**EXERCISE DETAILS**
Please copy the data below exactly; none of the pictures in it belong in the copy.

[Opening COLLECTED MATERIAL section]

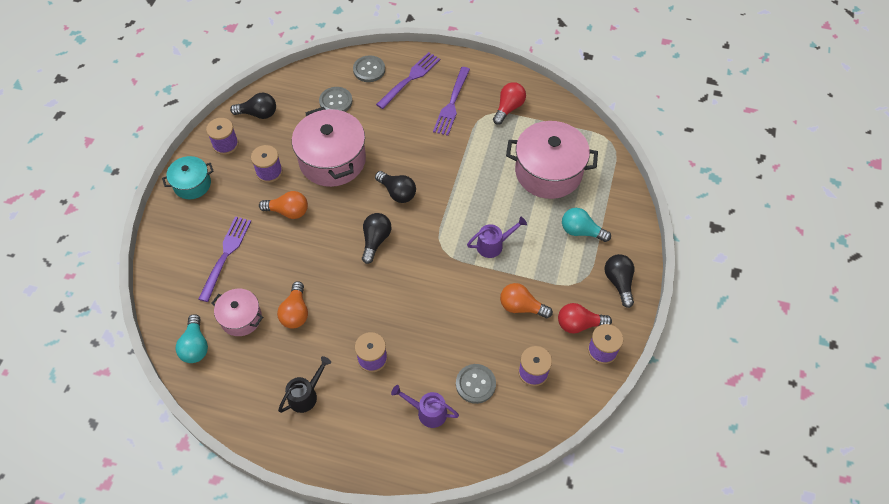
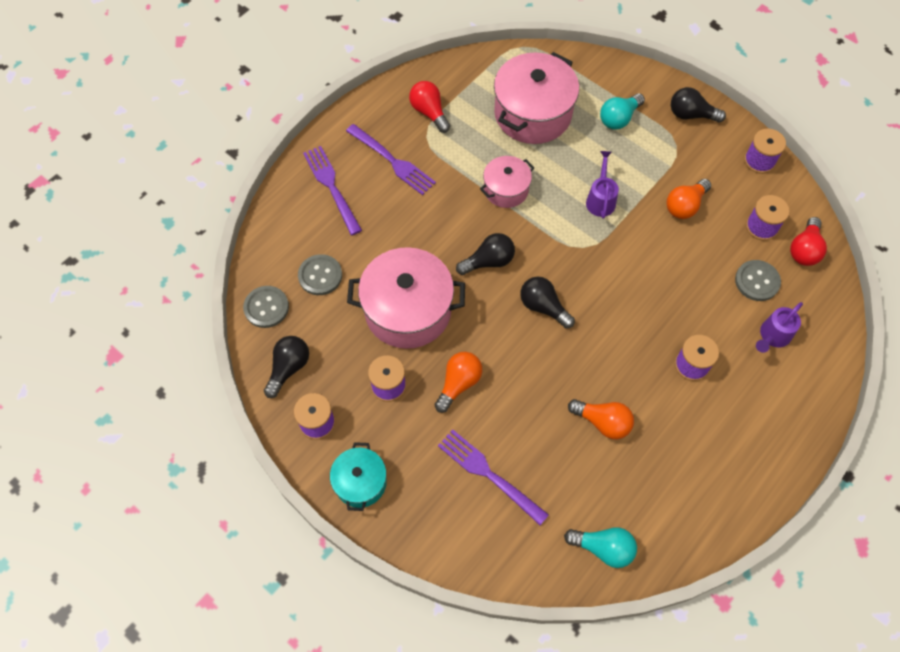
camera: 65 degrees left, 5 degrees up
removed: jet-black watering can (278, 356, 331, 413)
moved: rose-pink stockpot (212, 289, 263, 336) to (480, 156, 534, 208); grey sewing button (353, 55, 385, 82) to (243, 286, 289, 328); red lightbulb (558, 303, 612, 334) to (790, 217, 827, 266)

[Closing COLLECTED MATERIAL section]

**THE ANSWER**
camera: 65 degrees left, 5 degrees up
removed: jet-black watering can (278, 356, 331, 413)
moved: rose-pink stockpot (212, 289, 263, 336) to (480, 156, 534, 208); grey sewing button (353, 55, 385, 82) to (243, 286, 289, 328); red lightbulb (558, 303, 612, 334) to (790, 217, 827, 266)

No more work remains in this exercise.